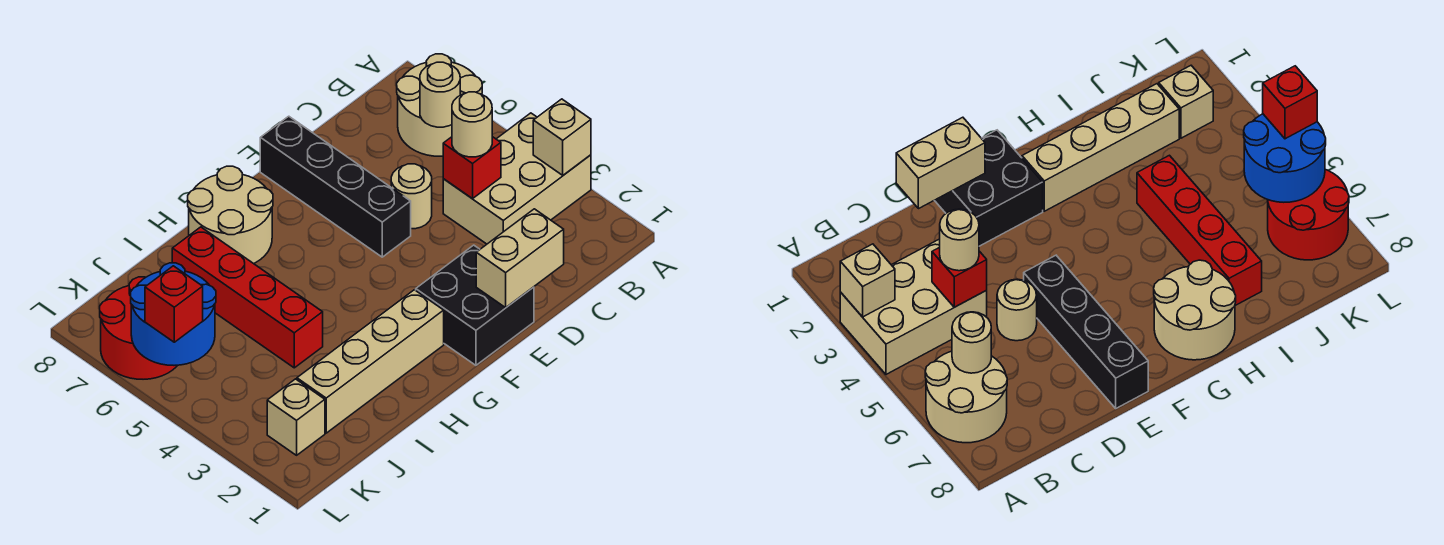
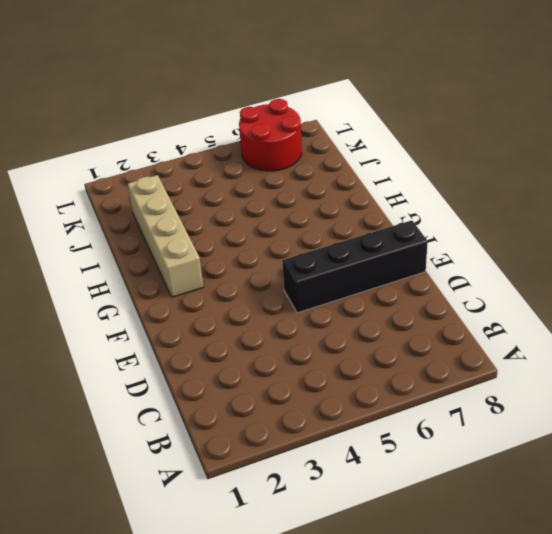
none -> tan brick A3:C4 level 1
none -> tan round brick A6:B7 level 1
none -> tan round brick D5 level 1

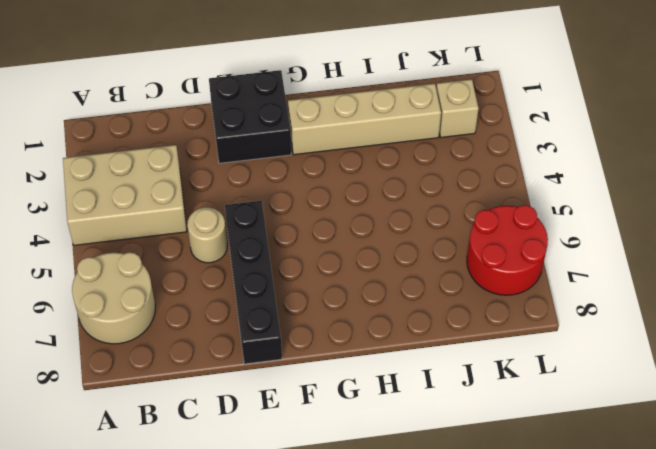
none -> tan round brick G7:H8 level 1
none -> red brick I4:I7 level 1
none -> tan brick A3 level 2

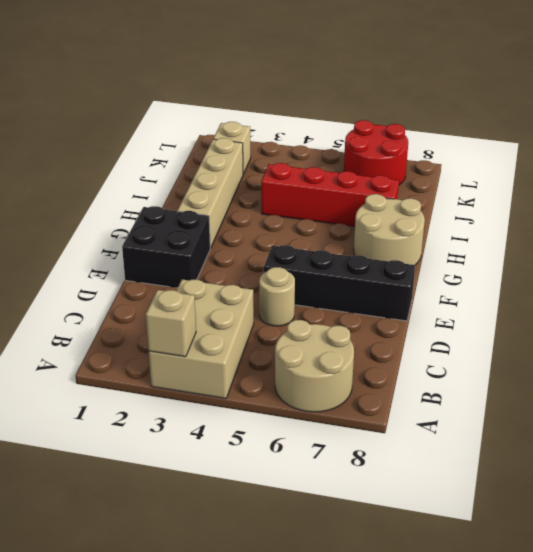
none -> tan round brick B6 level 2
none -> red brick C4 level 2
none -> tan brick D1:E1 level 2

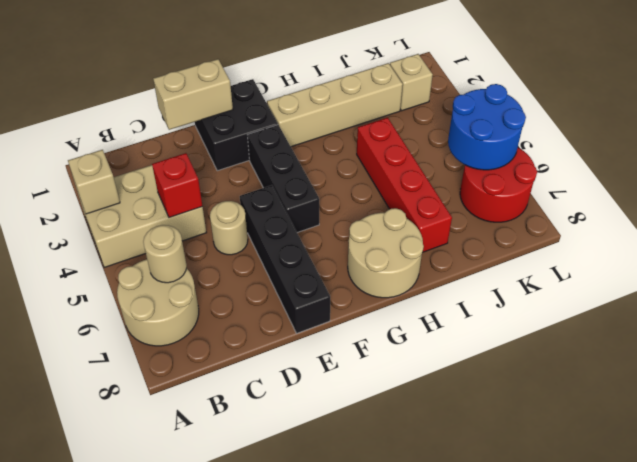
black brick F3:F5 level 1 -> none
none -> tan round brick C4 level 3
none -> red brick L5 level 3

==

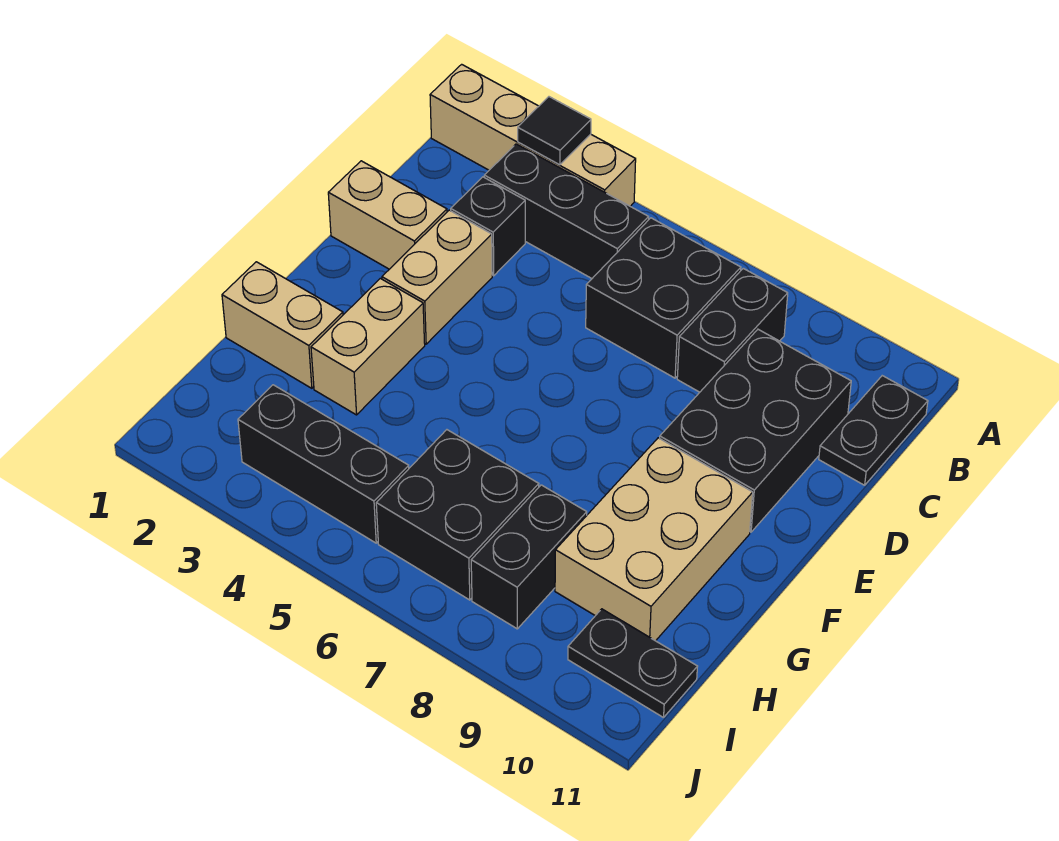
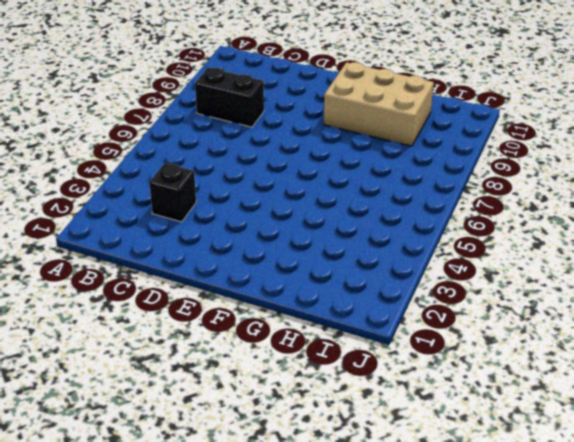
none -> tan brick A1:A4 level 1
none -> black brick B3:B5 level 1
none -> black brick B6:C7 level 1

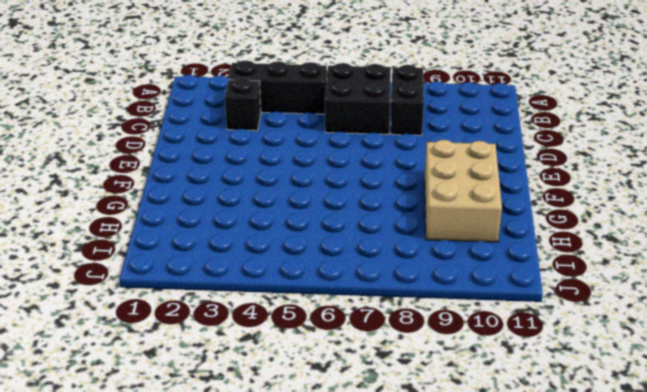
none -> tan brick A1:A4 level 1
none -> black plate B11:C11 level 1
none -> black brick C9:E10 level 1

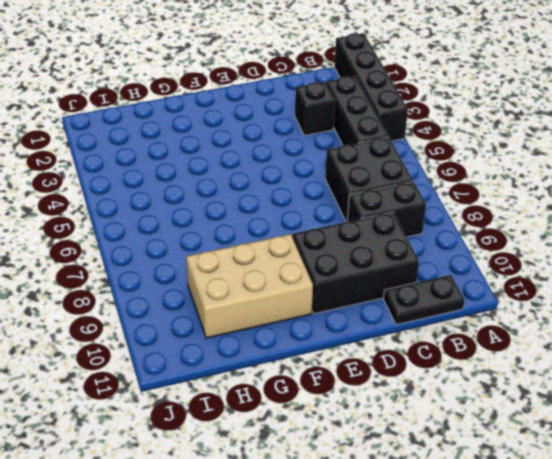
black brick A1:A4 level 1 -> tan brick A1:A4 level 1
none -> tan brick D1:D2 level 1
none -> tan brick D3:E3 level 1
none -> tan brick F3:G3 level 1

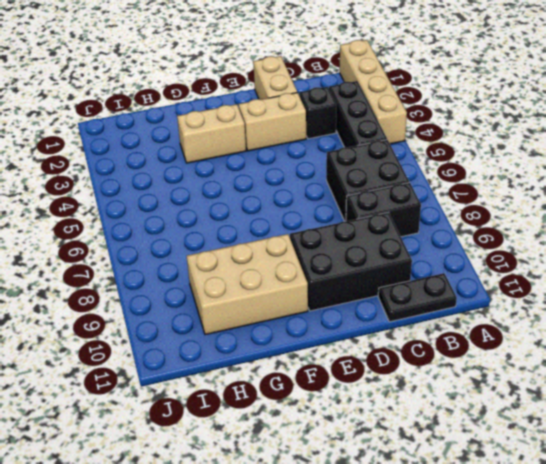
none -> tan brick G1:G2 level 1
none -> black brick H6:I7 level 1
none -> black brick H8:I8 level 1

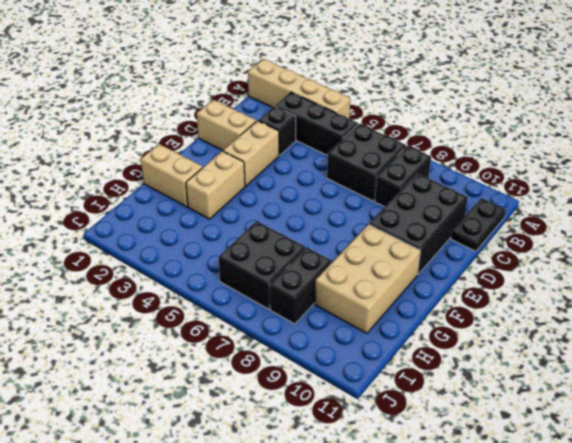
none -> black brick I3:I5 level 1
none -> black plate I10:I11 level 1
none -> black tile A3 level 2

*TASK OBJECTIVE*.
Look above for the line with "none -> tan brick A3:C4 level 1" and the line with "none -> red brick L5 level 3", then restate exactly those two lines and all lines between them, with no pictures.

*OUTPUT FOR THIS TASK*.
none -> tan brick A3:C4 level 1
none -> tan round brick A6:B7 level 1
none -> tan round brick D5 level 1

none -> tan round brick G7:H8 level 1
none -> red brick I4:I7 level 1
none -> tan brick A3 level 2

none -> tan round brick B6 level 2
none -> red brick C4 level 2
none -> tan brick D1:E1 level 2

black brick F3:F5 level 1 -> none
none -> tan round brick C4 level 3
none -> red brick L5 level 3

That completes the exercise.